### Supplied material
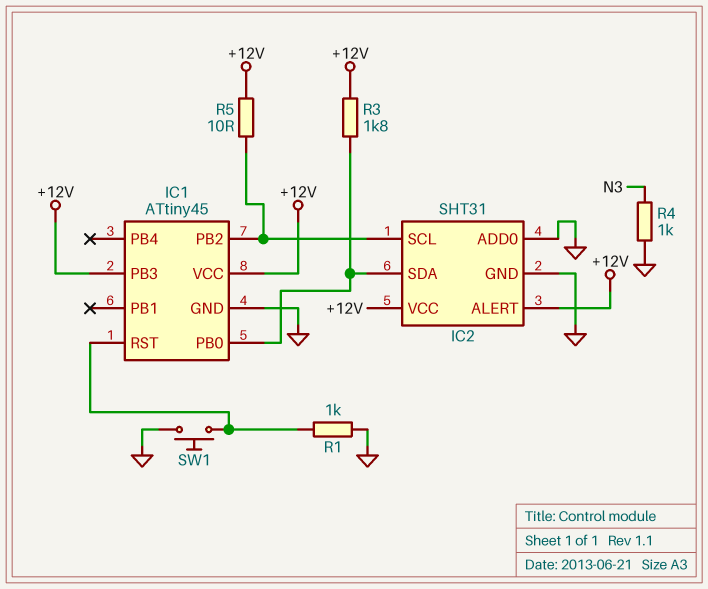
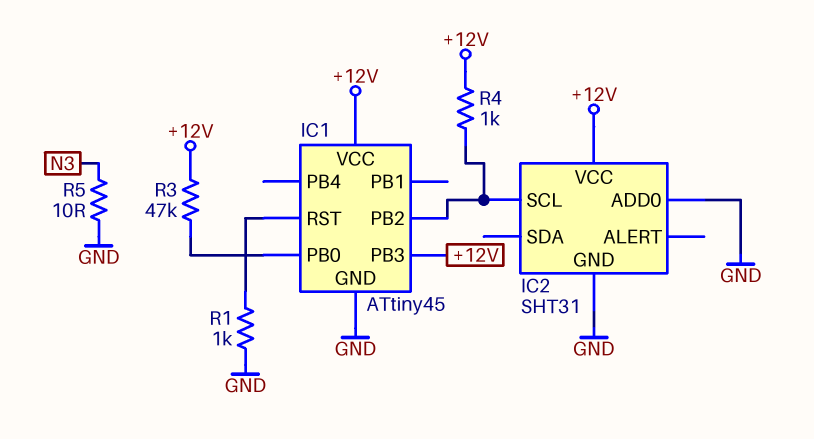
IC2 pin ALERT: +12V -> none
IC2 pin SDA: IC1/PB0 -> none
R3: 1.8k (+12V, IC1/PB0) -> 47k (+12V, IC1/PB0)
R4: 1k (GND, N3) -> 1k (+12V, IC1/PB2)
R5: 10 (+12V, IC1/PB2) -> 10 (GND, N3)
SW1: button (GND, IC1/RST) -> none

### Instructions to follow
All lines from the one with "R3: 1.8k (+12V, IC1/PB0)" through the end of the data must be repeated exactly, and nothing else may be repeated.

### Exercise solution
R3: 1.8k (+12V, IC1/PB0) -> 47k (+12V, IC1/PB0)
R4: 1k (GND, N3) -> 1k (+12V, IC1/PB2)
R5: 10 (+12V, IC1/PB2) -> 10 (GND, N3)
SW1: button (GND, IC1/RST) -> none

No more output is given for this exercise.